Repeat every record below exactly as written.

☆ ☆ ☆ ☆ ☆ ☆ ☆

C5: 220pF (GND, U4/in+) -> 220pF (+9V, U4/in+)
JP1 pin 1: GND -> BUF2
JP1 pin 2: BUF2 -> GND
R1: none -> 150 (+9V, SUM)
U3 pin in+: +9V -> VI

☆ ☆ ☆ ☆ ☆ ☆ ☆

• _Result of the exercise_
C5: 220pF (GND, U4/in+) -> 220pF (+9V, U4/in+)
JP1 pin 1: GND -> BUF2
JP1 pin 2: BUF2 -> GND
R1: none -> 150 (+9V, SUM)
U3 pin in+: +9V -> VI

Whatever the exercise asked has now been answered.